* _What the task requires_:
Instruction for the entries that follow: retype exactly the lines from the line with "lime plate H1" to the line with "tan cone H3 level 1 -> tan cone G1 level 1", both included, and omit all others.

* _Dataset_:
--*--

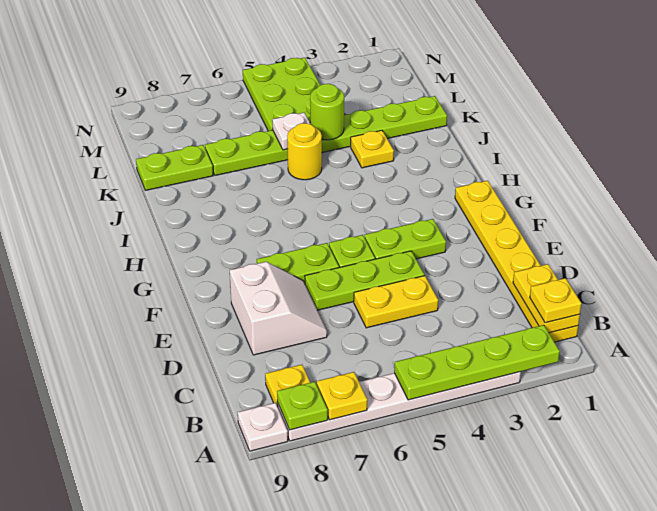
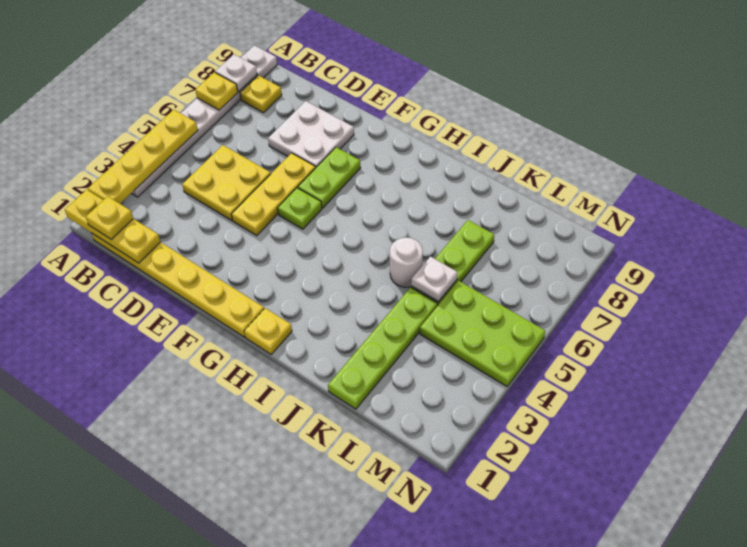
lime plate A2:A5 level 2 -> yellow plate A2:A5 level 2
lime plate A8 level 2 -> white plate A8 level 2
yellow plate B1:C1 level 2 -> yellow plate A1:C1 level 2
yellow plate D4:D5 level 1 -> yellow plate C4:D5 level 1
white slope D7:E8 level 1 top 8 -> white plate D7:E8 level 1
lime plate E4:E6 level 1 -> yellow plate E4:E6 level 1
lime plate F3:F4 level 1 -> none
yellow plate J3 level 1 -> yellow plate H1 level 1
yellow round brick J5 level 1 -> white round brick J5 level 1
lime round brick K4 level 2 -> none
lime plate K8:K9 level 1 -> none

--*--

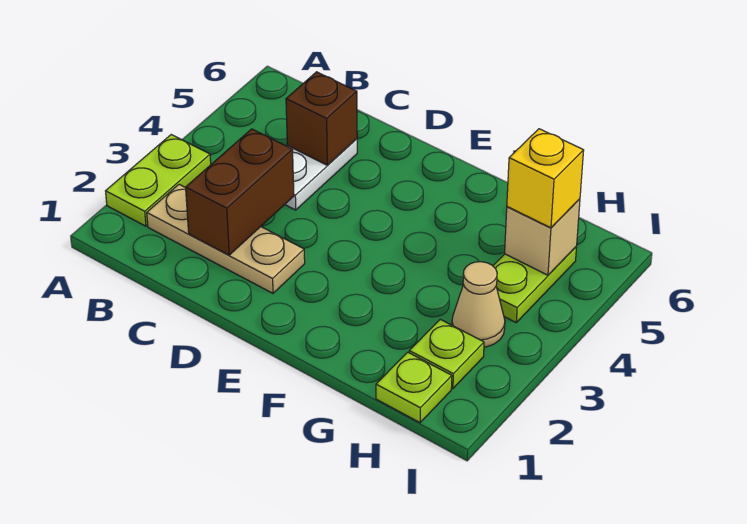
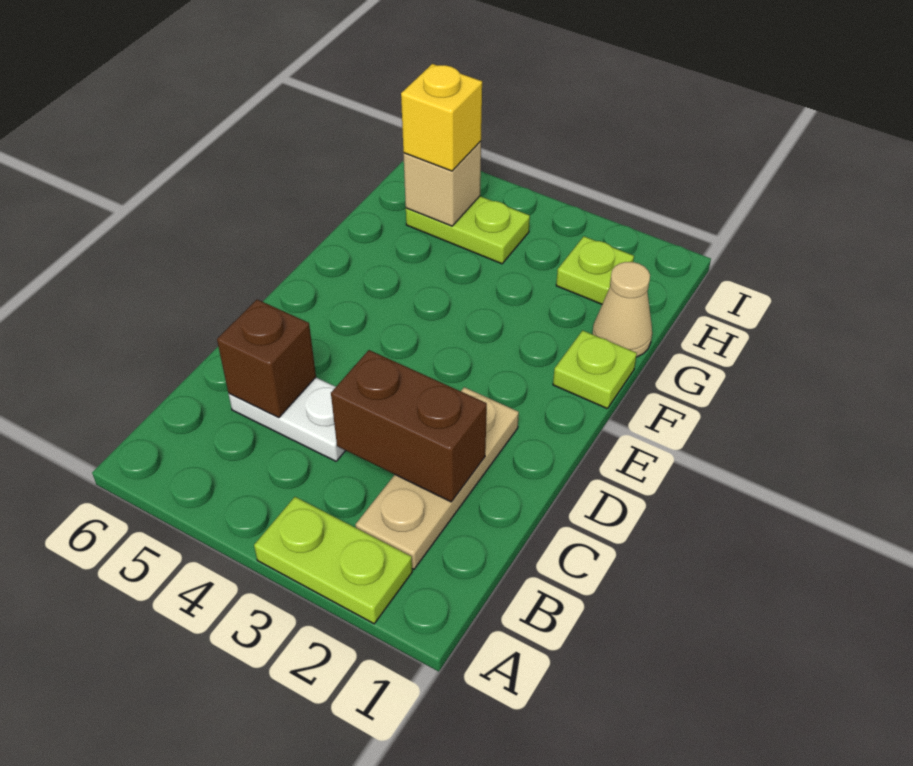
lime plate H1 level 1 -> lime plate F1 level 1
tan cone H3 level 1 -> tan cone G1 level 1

--*--

* _Answer to this problem_:
lime plate H1 level 1 -> lime plate F1 level 1
tan cone H3 level 1 -> tan cone G1 level 1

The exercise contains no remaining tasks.